(Scene edit records)
┏━━
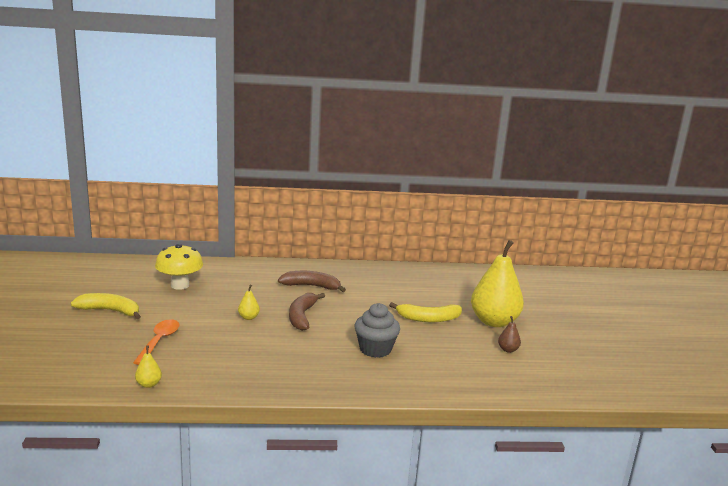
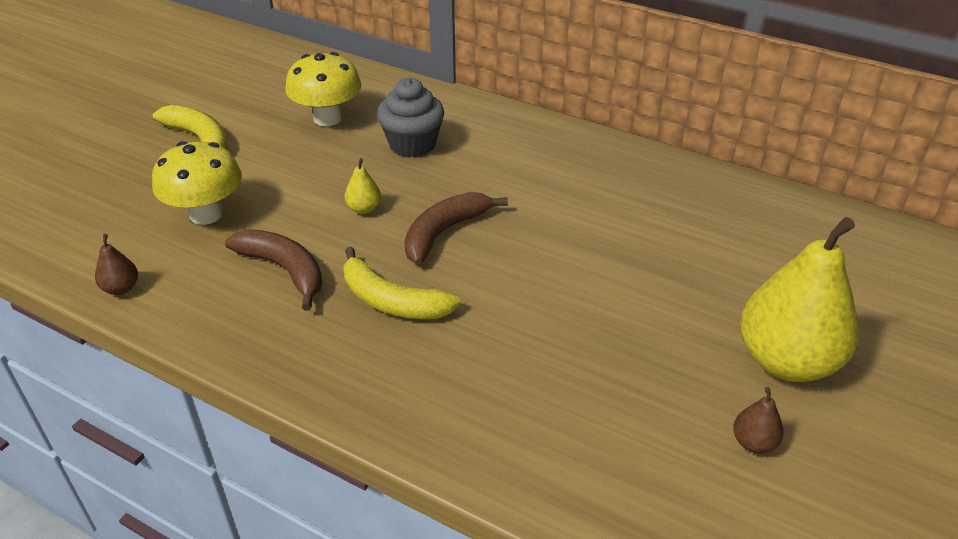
camera: 35 degrees right, 20 degrees up
(149, 384) = (121, 288): yellow pear -> brown pear
(159, 341) = (206, 214): orange spoon -> yellow mushroom
(311, 286) = (516, 174): brown banana -> brown banana (284, 270)
(375, 349) = (499, 344): grey cupcake -> grey cupcake (412, 144)
(428, 319) = (658, 309): yellow banana -> yellow banana (392, 301)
┗━━
Restate the data above exactly, stripping out each image.

Answer for this exercise ▸
camera: 35 degrees right, 20 degrees up
(149, 384) = (121, 288): yellow pear -> brown pear
(159, 341) = (206, 214): orange spoon -> yellow mushroom
(311, 286) = (516, 174): brown banana -> brown banana (284, 270)
(375, 349) = (499, 344): grey cupcake -> grey cupcake (412, 144)
(428, 319) = (658, 309): yellow banana -> yellow banana (392, 301)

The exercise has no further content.